- [What the task asks]
The material below has pictures in it. Set down only the lines from the line containing "camera: 85 degrees left, 5 degrees up" through the line containing "none -> green mug [197,409,280,484]", word for word, and leave the pictures behind.

- [Data records]
%%

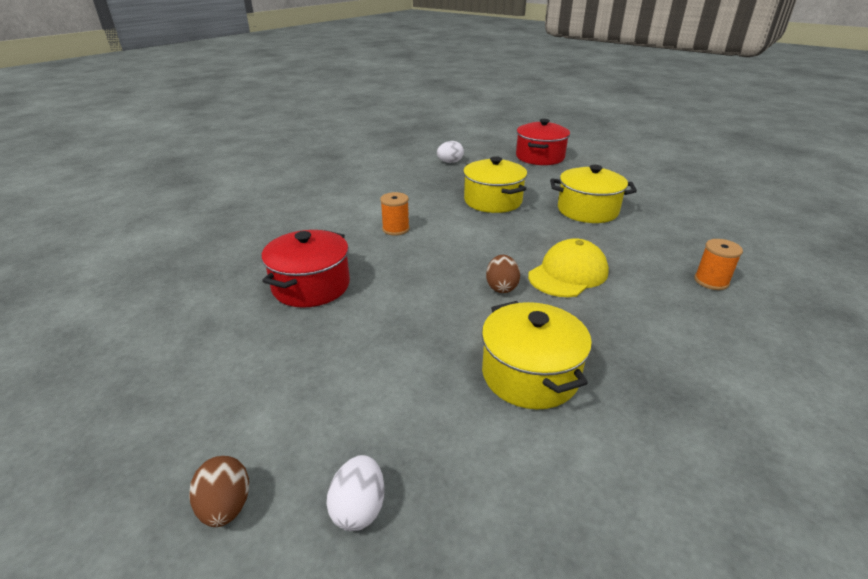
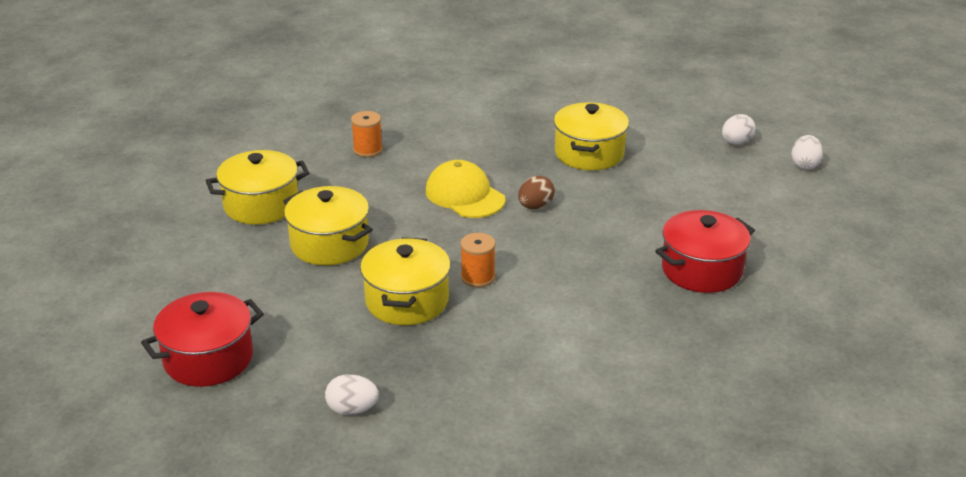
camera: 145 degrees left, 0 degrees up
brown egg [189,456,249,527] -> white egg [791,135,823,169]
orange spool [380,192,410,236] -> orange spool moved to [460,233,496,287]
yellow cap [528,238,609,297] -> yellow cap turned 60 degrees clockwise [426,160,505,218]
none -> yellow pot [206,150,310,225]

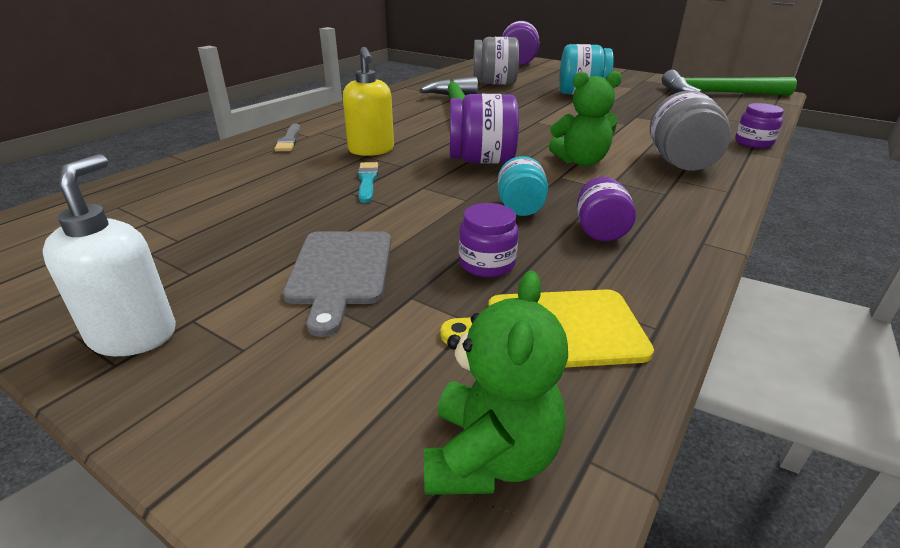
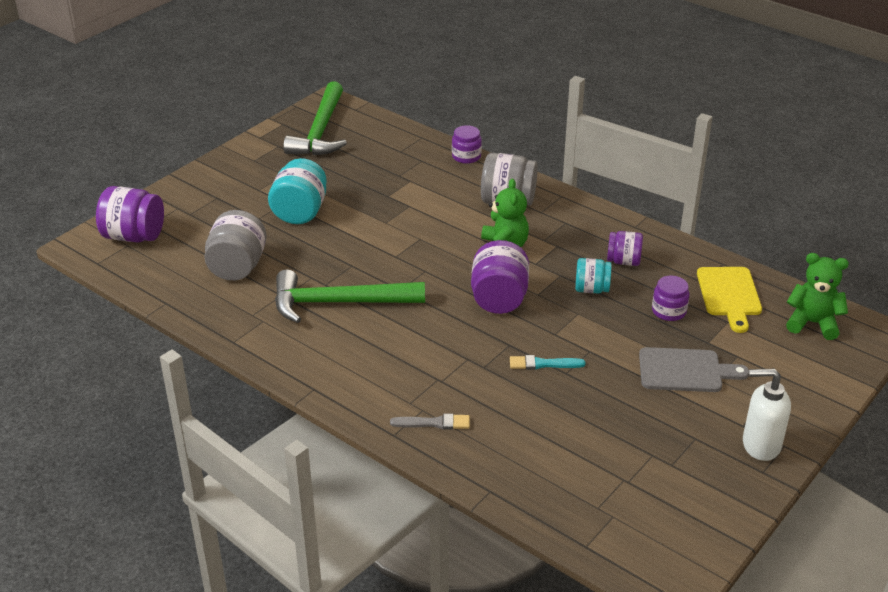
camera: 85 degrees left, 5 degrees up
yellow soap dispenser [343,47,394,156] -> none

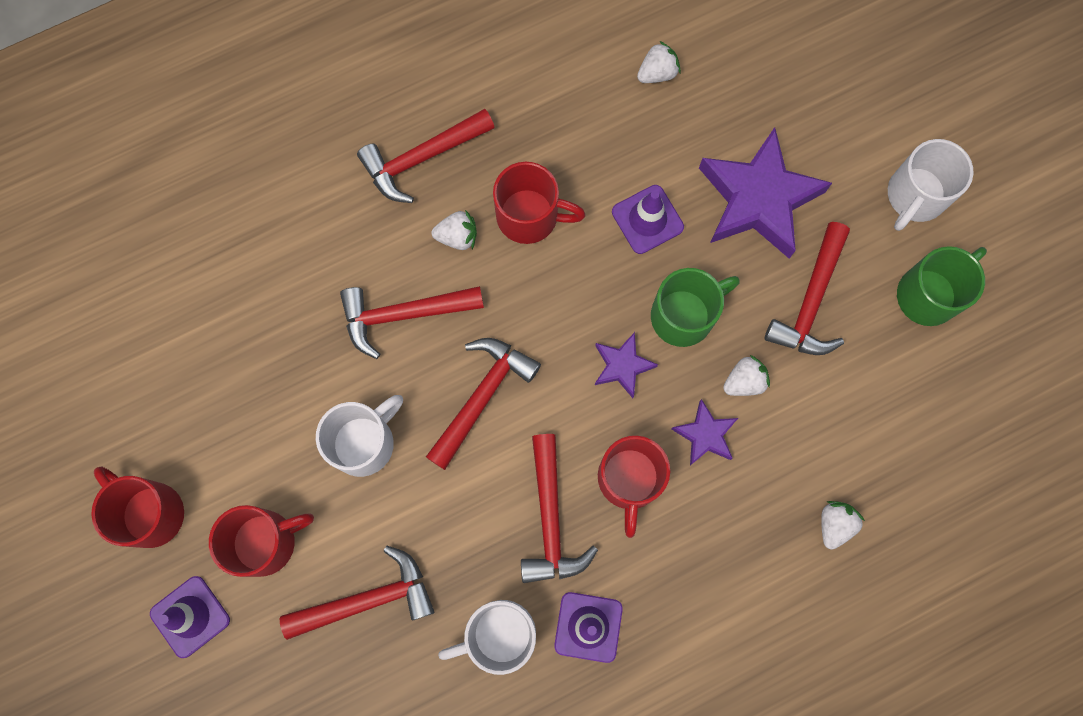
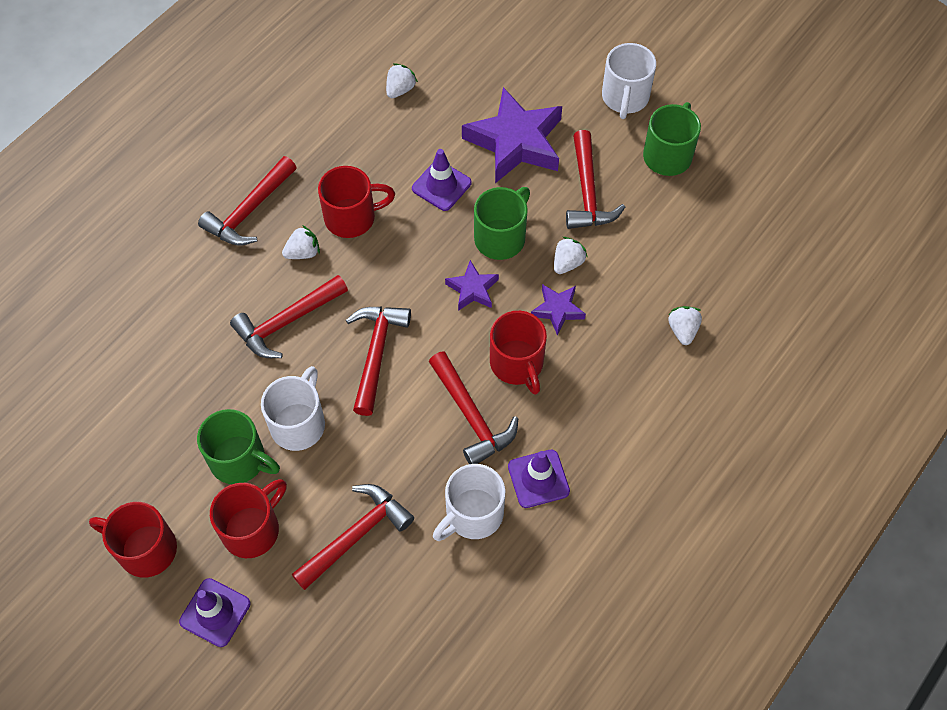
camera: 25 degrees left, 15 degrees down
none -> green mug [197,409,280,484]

%%
%%

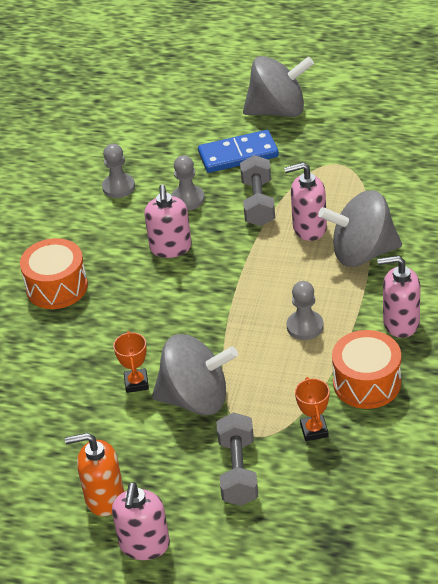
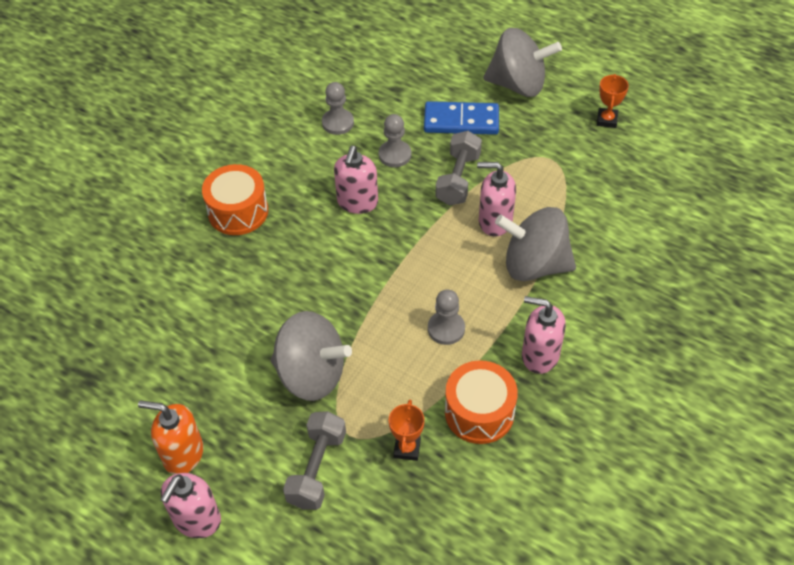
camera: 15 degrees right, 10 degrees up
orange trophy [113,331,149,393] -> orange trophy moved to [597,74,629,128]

%%

- [Response area]
camera: 85 degrees left, 5 degrees up
yellow soap dispenser [343,47,394,156] -> none

camera: 25 degrees left, 15 degrees down
none -> green mug [197,409,280,484]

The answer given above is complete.